Directions for this task: Please gather every line in the records below that contains the string "kern" and copy each line unchanged. Case counts.

-*-*-

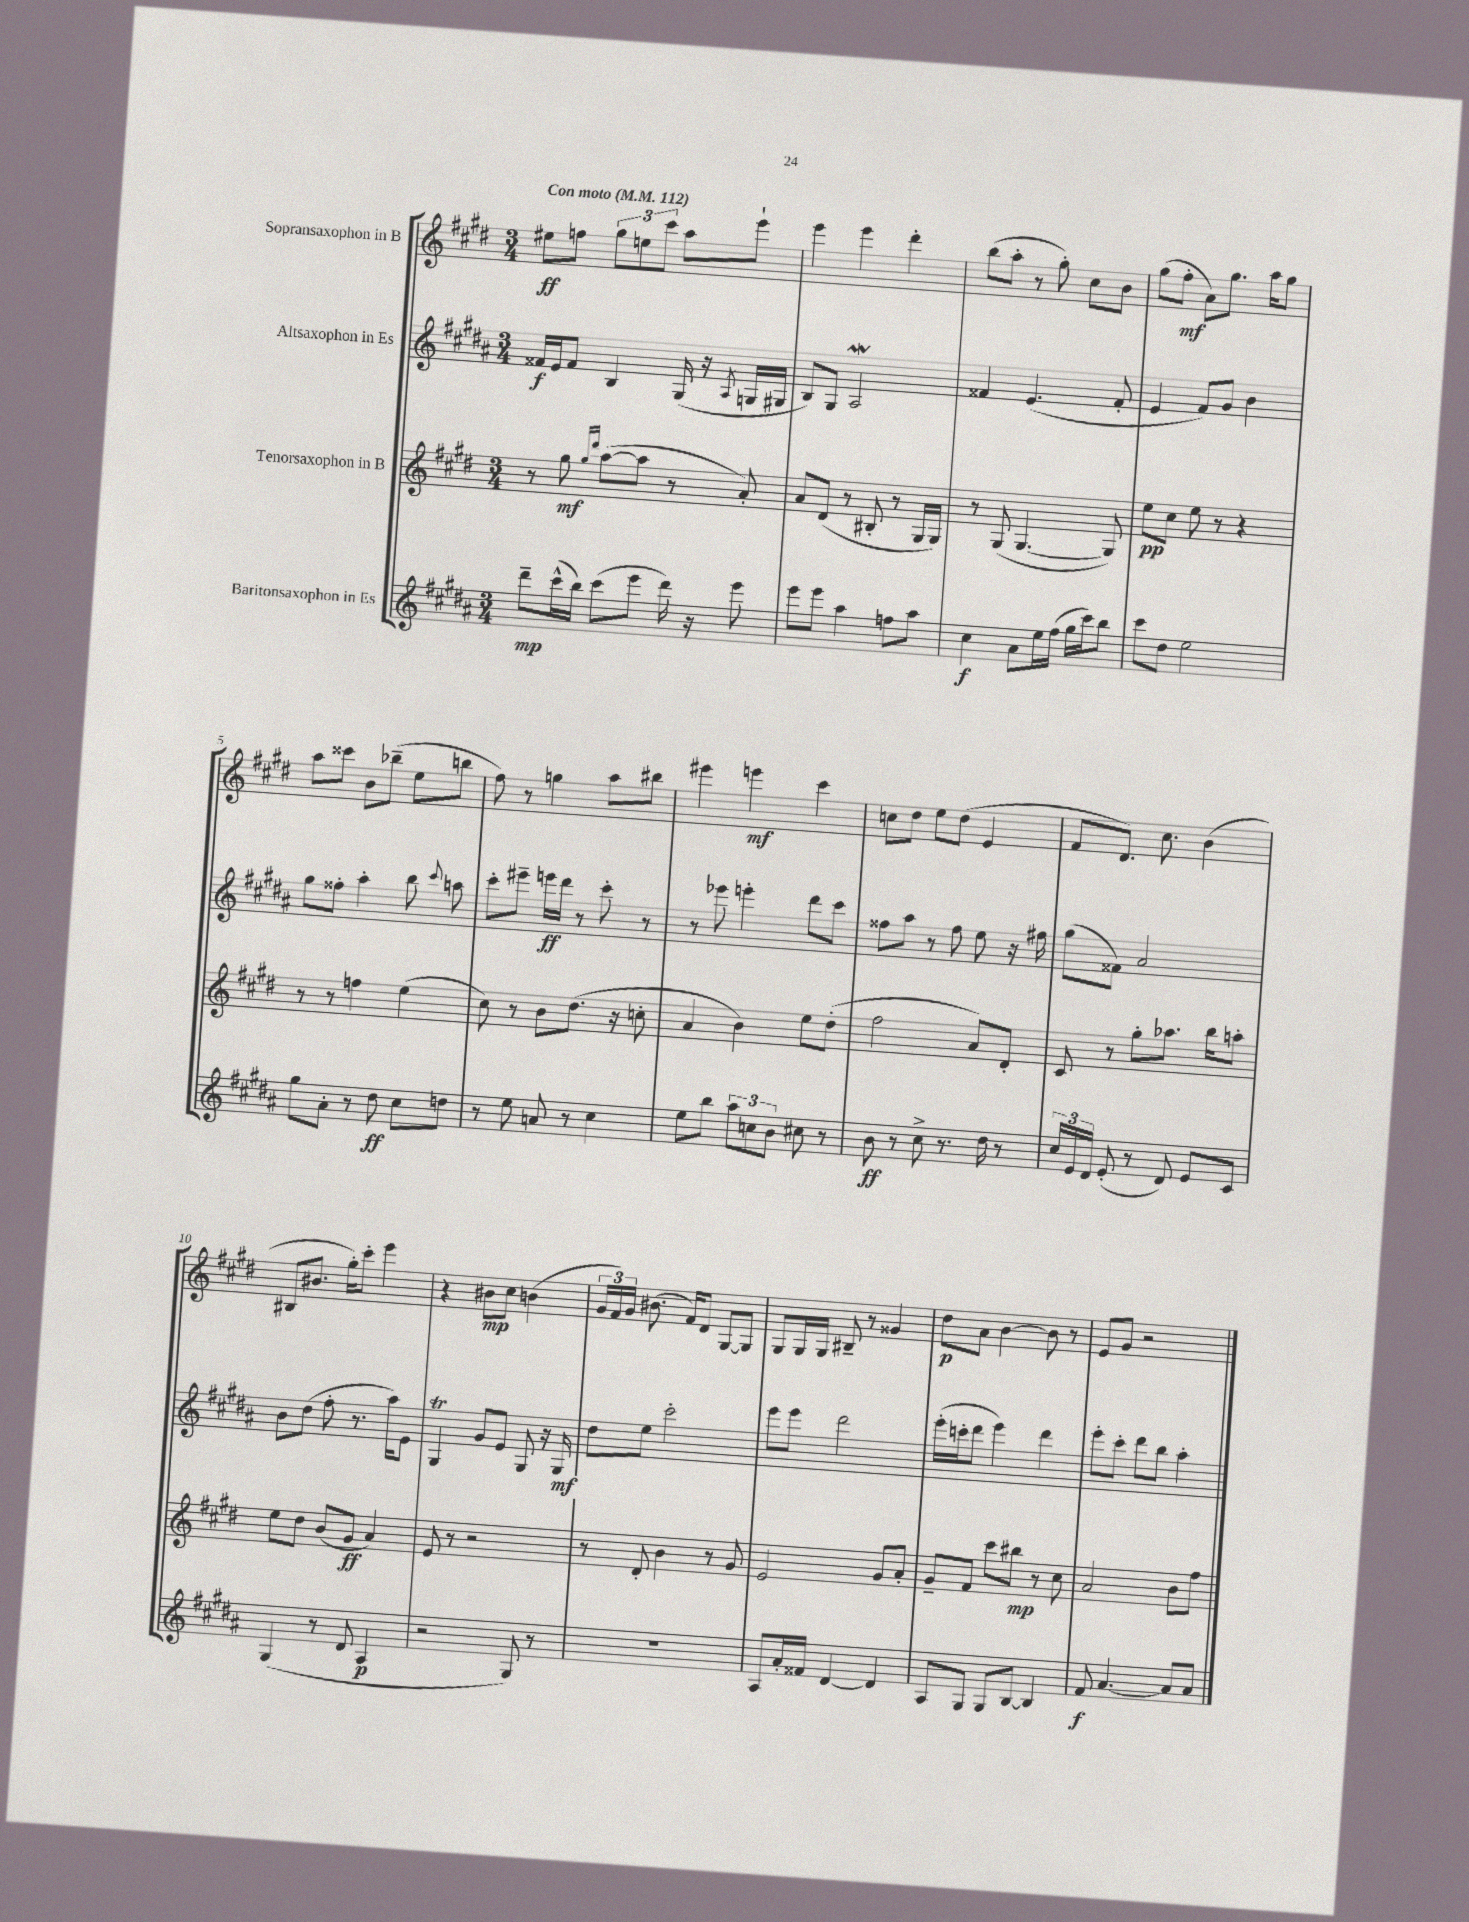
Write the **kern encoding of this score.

**kern	**kern	**kern	**kern
*staff4	*staff3	*staff2	*staff1
*clefG2	*clefG2	*clefG2	*clefG2
*k[f#c#g#d#a#]	*k[f#c#g#d#]	*k[f#c#g#d#a#]	*k[f#c#g#d#]
*M3/4	*M3/4	*M3/4	*M3/4
*MM112	*MM112	*MM112	*MM112
8ddd#~	8r	16f##	8ee#
.	.	16e	.
(16ccc#^^	8gg#	8f##	8ff
16bb)	.	.	.
.	16qqgg#	.	.
.	16qqddd#	.	.
(8ccc#	([8aa	4B	12gg#
.	.	.	12ee
8eee	8aa]	.	.
.	.	.	12ccc#
16ddd#)	8r	(16G#	8aa
16r	.	16r	.
.	.	8qA#	.
8eee	8a')	16G	8eee`
.	.	16G#	.
=	=	=	=
8eee	8a	8B)	4eee
8eee	(8d#	8G#	.
4aa#	8r	2A#	4eee
.	8B#'	.	.
8ff	8r	.	4ddd#'
8aa#	16G#	.	.
.	16G#)	.	.
=	=	=	=
4cc#	8r	4f##	(8bb
.	(8G#	.	8aa'
8a#	[4.G#	(4.e	8r
16ee	.	.	8gg#')
(16ff#	.	.	.
16gg#	.	.	8cc#
16ccc#)	.	.	.
8bb	8G#])	8f##'	8b
=	=	=	=
8ccc#	8ee	4e	(8gg#
8dd#	8cc#	.	8ff#'
2ee	8ee	8f#)	8a)
.	8r	8g#	8.gg#
.	4r	4b	.
.	.	.	16aa
.	.	.	8gg#
=	=	=	=
8gg#	8r	8gg#	8aa
8a#'	8r	8ff##'	8ccc##
8r	4ff	4aa#'	8b
8dd#	.	.	(8bb-~
8cc#	(4ee	8bb	8ee
.	.	8qqccc#	.
8dd	.	8aa	8bb
=	=	=	=
8r	8cc#)	8ccc#'	8ff#)
8ee	8r	8eee#~	8r
8a	8b	16eee	4gg
.	.	16ddd#	.
8r	(8.dd#	8r	.
4cc#	.	8ccc#'	8aa
.	16r	.	.
.	8cc'	8r	8bb#
=	=	=	=
8ee	4a	8r	4eee#
8bb	.	8eee-	.
12aa#	4b)	4eee'	4eee
12cc	.	.	.
12b	.	.	.
8cc#	8ee	8ddd#	4ccc#
8r	(8dd#'	8ccc#	.
=	=	=	=
8b	2ff#	8ff##	8cc
8r	.	8aa#	8dd#
8cc#^	.	8r	8ee
8.r	.	8ff##	(8dd#
.	8a)	8ee	4e
16dd#	.	.	.
8r	8d#'	16r	.
.	.	16ff#	.
=	=	=	=
24cc#	8c#	(8gg#	8f#
24e	.	.	.
24d#	.	.	.
(8e'	8r	8f##)	8.d#)
8r	8gg#'	2a#	.
.	.	.	8.cc#
8d#)	8.aa-	.	.
8e	.	.	(4b
.	16bb	.	.
8c#	8aa'	.	.
=	=	=	=
(4G#	8ee	8b	8B#
.	8dd#	(8dd#	8.b#
8r	(8b	8ff#'	.
.	.	.	16gg#')
8d#	8g#	8.r	8ccc#'
4A#	4a)	.	4eee
.	.	16aa#)	.
.	.	8e	.
=	=	=	=
2r	8e	4G#	4r
.	8r	.	.
.	2r	8g#	8b#
.	.	8e	8cc#
8G#)	.	8G#	(4b
8r	.	16r	.
.	.	16G#	.
=	=	=	=
2.r	8r	8dd#	24g#
.	.	.	24f#)
.	.	.	24g#
.	8d#'	8ee	(8.b#
.	4b	2ccc#'	.
.	.	.	16f#)
.	.	.	8d#
.	8r	.	[8G#
.	8g#	.	8G#]
=	=	=	=
8A#	2e	8eee	8G#
16a#'	.	8eee	16G#
16f##	.	.	16G#
[4d#	.	2ddd#	8B#~
.	.	.	8r
4d#]	8g#	.	4g##
.	8a'	.	.
=	=	=	=
8A#	8g#~	(16eee'	8dd#
.	.	16ccc'	.
8G#	8f#	8ddd#	8a
8G#	8ccc#	4eee)	[4b
[8B	8bb#	.	.
4B]	8r	4ddd#	8b]
.	8cc#	.	8r
=	=	=	=
8f#	2a	8eee'	8e
[4.a#	.	8ccc#'	8g#
.	.	8ddd#	2r
.	.	8bb	.
8a#]	8b	4aa#'	.
8a#	8ff#	.	.
==	==	==	==
*-	*-	*-	*-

-*-*-

Solved exercise:
Write the **kern encoding of this score.
**kern	**kern	**kern	**kern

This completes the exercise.